WHAT IS REQUIRED
A copy of the listing below is needed, exact in every line and without images.

DATA PROVIDED
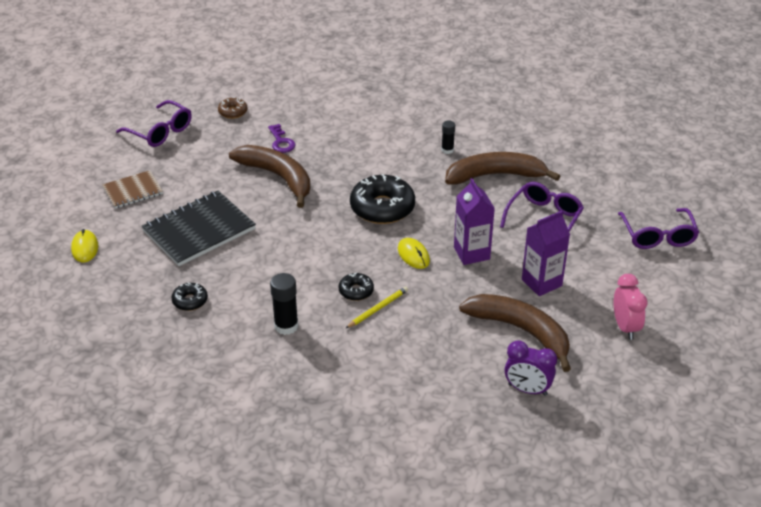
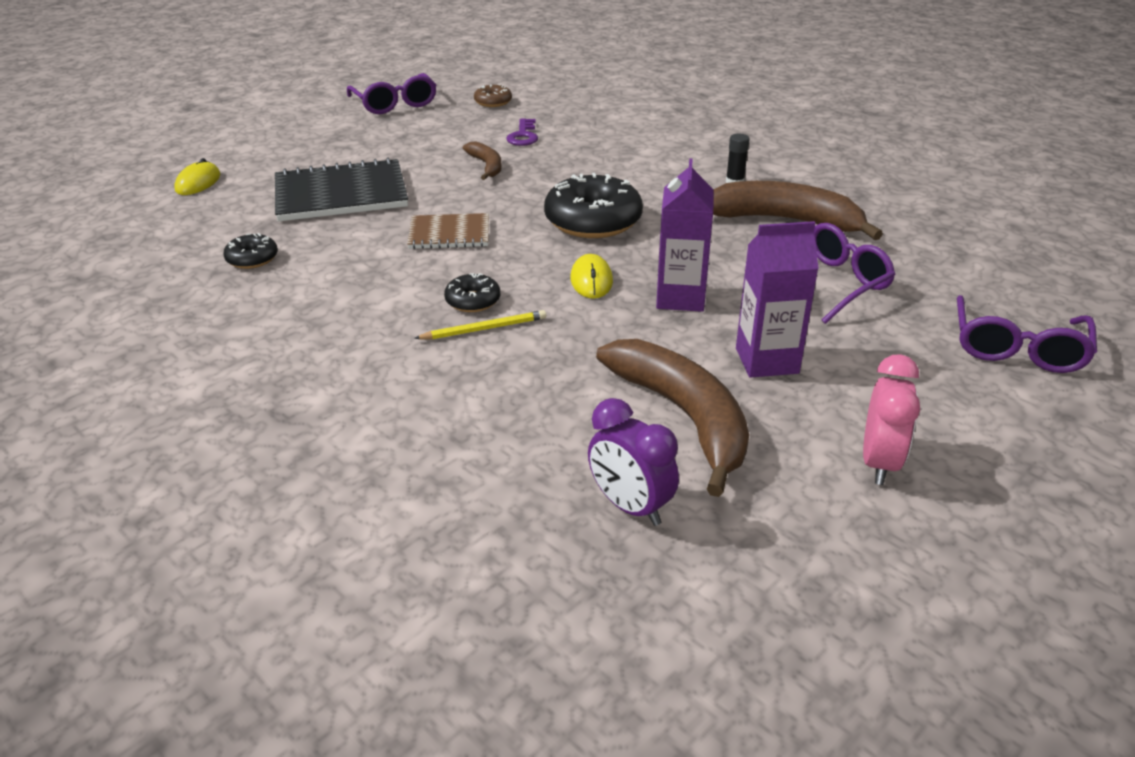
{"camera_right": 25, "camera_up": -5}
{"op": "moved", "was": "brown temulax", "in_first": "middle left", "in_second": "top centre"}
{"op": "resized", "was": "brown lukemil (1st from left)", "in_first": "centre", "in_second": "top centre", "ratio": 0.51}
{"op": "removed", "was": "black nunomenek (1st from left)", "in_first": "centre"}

SOLUTION TO THE PROBLEM
{"camera_right": 25, "camera_up": -5}
{"op": "moved", "was": "brown temulax", "in_first": "middle left", "in_second": "top centre"}
{"op": "resized", "was": "brown lukemil (1st from left)", "in_first": "centre", "in_second": "top centre", "ratio": 0.51}
{"op": "removed", "was": "black nunomenek (1st from left)", "in_first": "centre"}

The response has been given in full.